_PROBLEM DESCRIPTION:_
Write the listing out once more, identical to the original but without pictures.

_COLLECTED DATA:_
- Opening Delimiter -

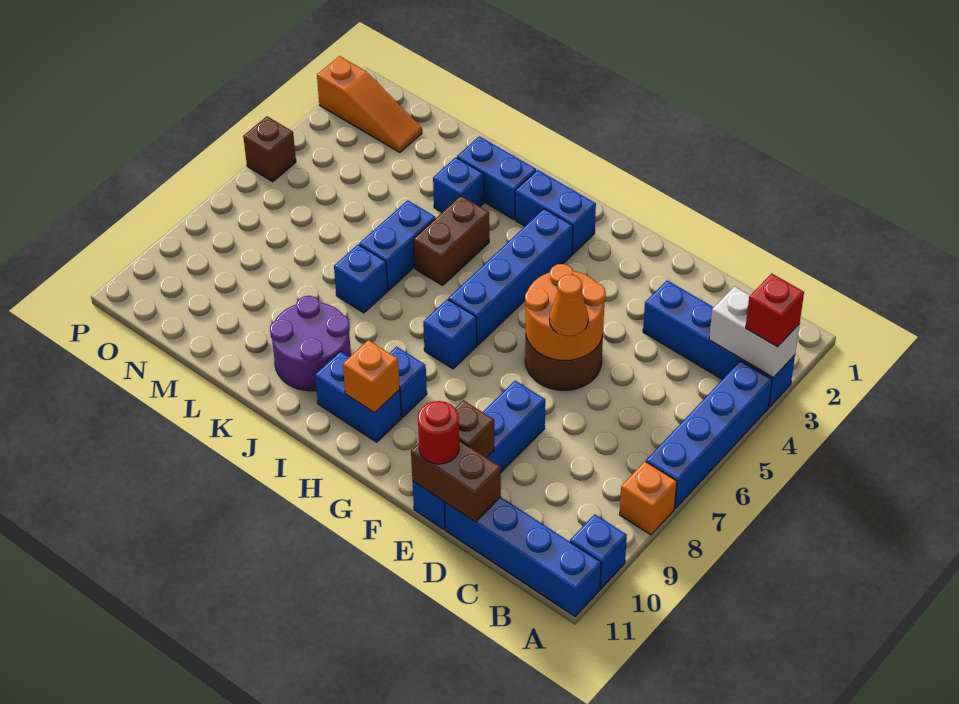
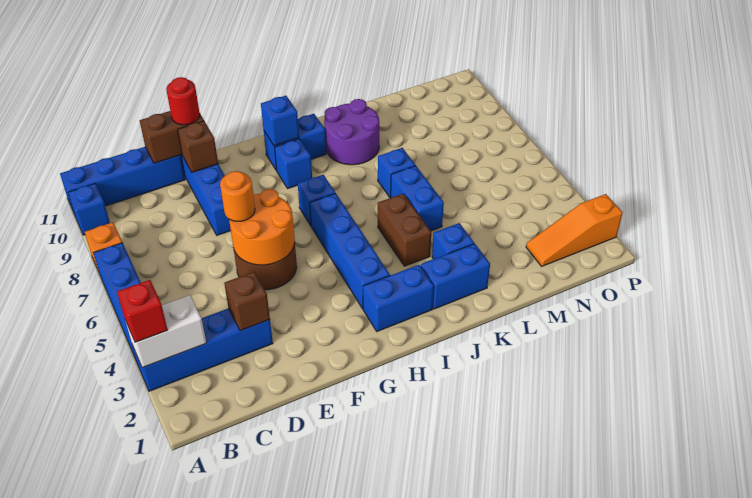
orange cone E6 level 3 -> orange round brick E6 level 3
orange brick H10 level 2 -> blue brick H10 level 2
brown brick P5 level 1 -> brown brick D3 level 2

- Closing Delimiter -

_RESULT OF THE TASK:_
orange cone E6 level 3 -> orange round brick E6 level 3
orange brick H10 level 2 -> blue brick H10 level 2
brown brick P5 level 1 -> brown brick D3 level 2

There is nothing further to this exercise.